Collected data
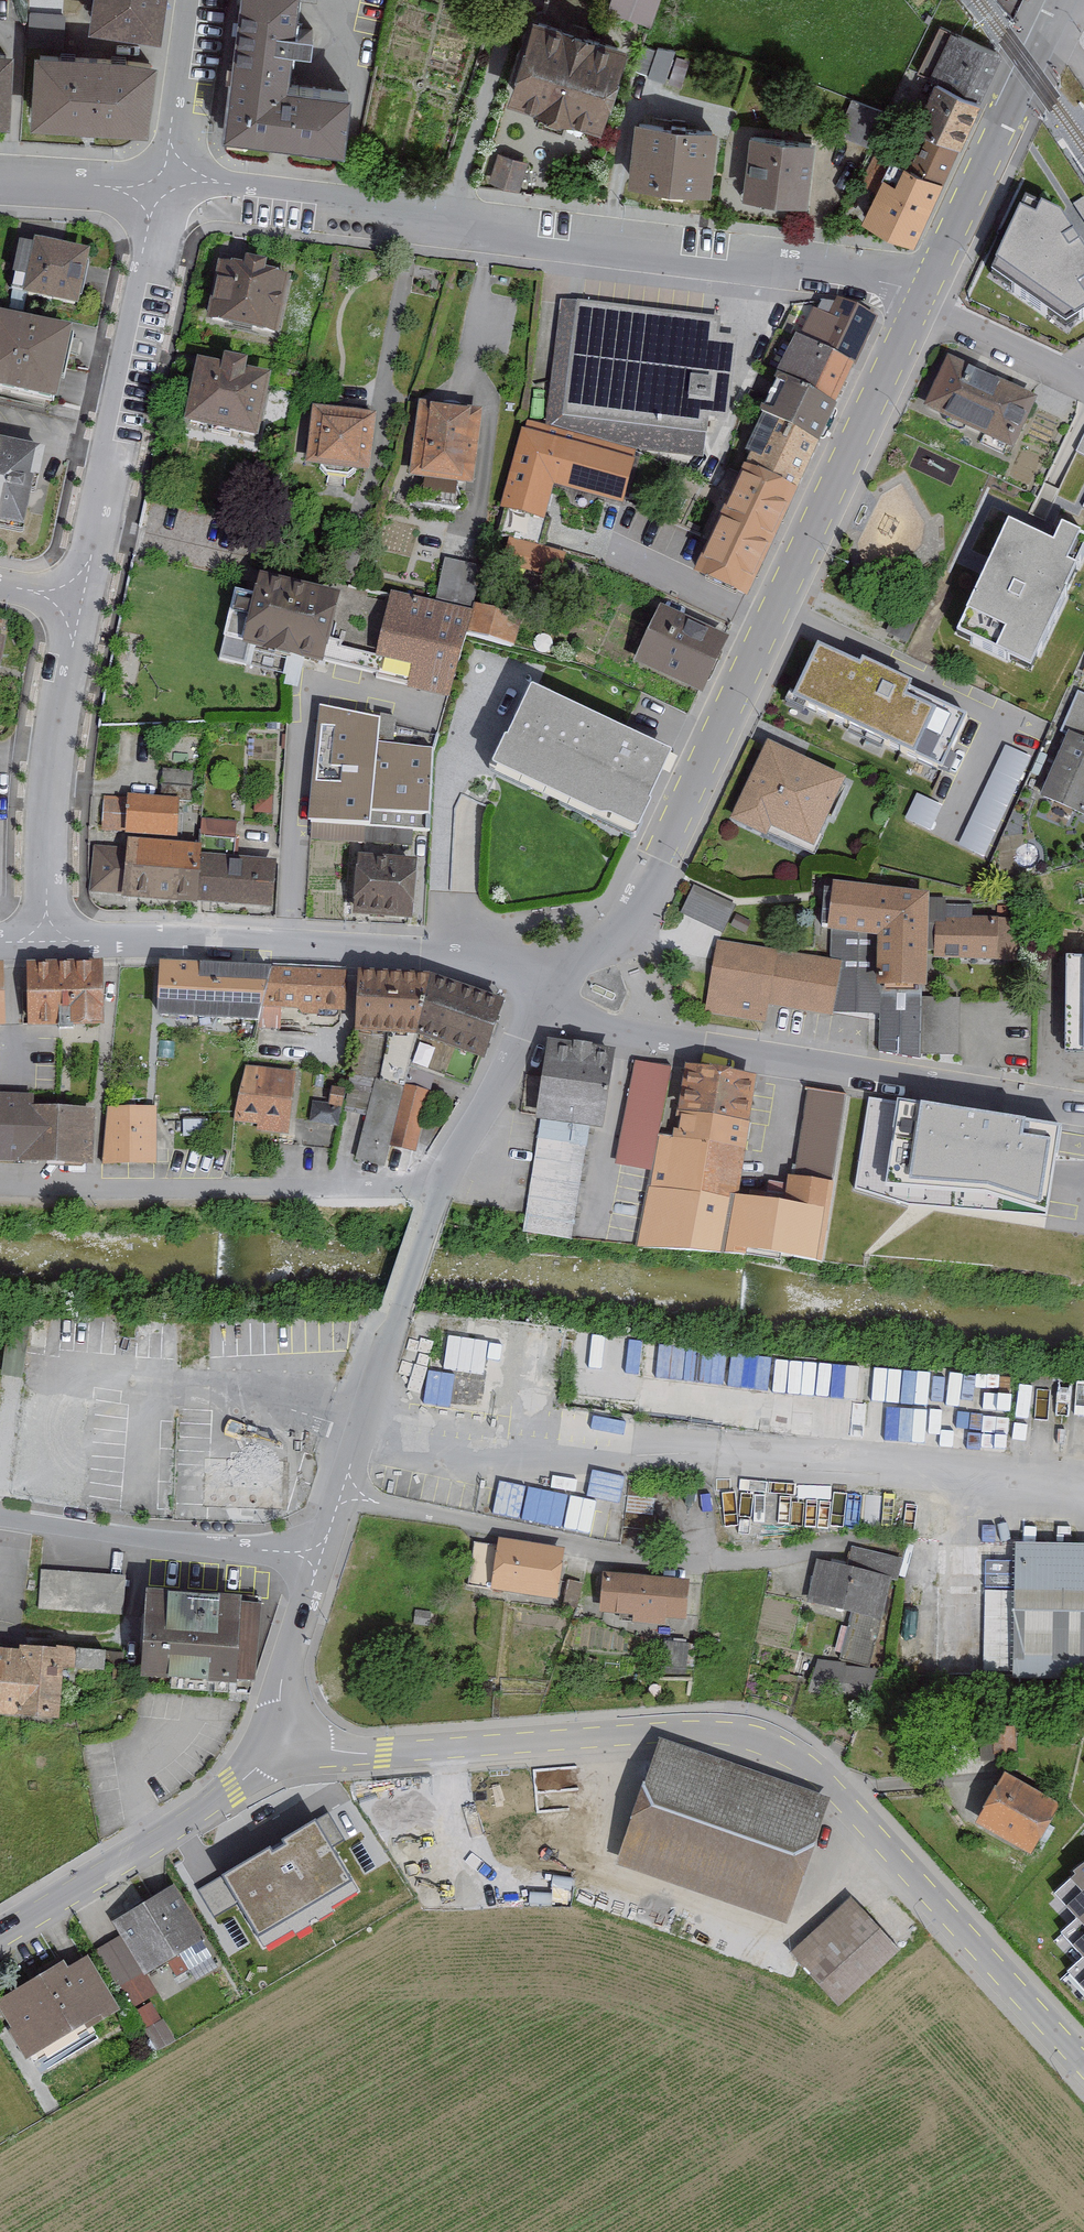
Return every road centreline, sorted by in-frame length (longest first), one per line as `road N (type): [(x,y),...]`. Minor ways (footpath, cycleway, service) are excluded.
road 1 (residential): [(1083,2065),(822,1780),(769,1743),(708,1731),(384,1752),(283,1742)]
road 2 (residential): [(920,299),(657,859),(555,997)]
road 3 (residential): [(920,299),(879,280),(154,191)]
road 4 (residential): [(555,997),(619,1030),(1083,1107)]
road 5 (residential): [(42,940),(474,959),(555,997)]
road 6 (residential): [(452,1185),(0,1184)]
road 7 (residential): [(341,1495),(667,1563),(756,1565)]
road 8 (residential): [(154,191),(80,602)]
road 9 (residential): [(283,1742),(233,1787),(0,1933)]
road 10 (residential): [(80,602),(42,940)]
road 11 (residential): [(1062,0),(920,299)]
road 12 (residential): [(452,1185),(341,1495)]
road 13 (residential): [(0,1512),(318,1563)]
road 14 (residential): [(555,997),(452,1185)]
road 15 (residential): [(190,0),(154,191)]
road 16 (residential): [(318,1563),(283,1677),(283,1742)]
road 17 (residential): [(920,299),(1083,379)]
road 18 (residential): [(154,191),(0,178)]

▸ **PROBLEM STATEMENT**
When you reproduce the entries above, keep every word exact and leave the images out.

▸ **RESPONSE BOX**
Return every road centreline, sorted by in-frame length (longest first), one per line as `road N (type): [(x,y),...]`. Minor ways (footpath, cycleway, service) are excluded.
road 1 (residential): [(1083,2065),(822,1780),(769,1743),(708,1731),(384,1752),(283,1742)]
road 2 (residential): [(920,299),(657,859),(555,997)]
road 3 (residential): [(920,299),(879,280),(154,191)]
road 4 (residential): [(555,997),(619,1030),(1083,1107)]
road 5 (residential): [(42,940),(474,959),(555,997)]
road 6 (residential): [(452,1185),(0,1184)]
road 7 (residential): [(341,1495),(667,1563),(756,1565)]
road 8 (residential): [(154,191),(80,602)]
road 9 (residential): [(283,1742),(233,1787),(0,1933)]
road 10 (residential): [(80,602),(42,940)]
road 11 (residential): [(1062,0),(920,299)]
road 12 (residential): [(452,1185),(341,1495)]
road 13 (residential): [(0,1512),(318,1563)]
road 14 (residential): [(555,997),(452,1185)]
road 15 (residential): [(190,0),(154,191)]
road 16 (residential): [(318,1563),(283,1677),(283,1742)]
road 17 (residential): [(920,299),(1083,379)]
road 18 (residential): [(154,191),(0,178)]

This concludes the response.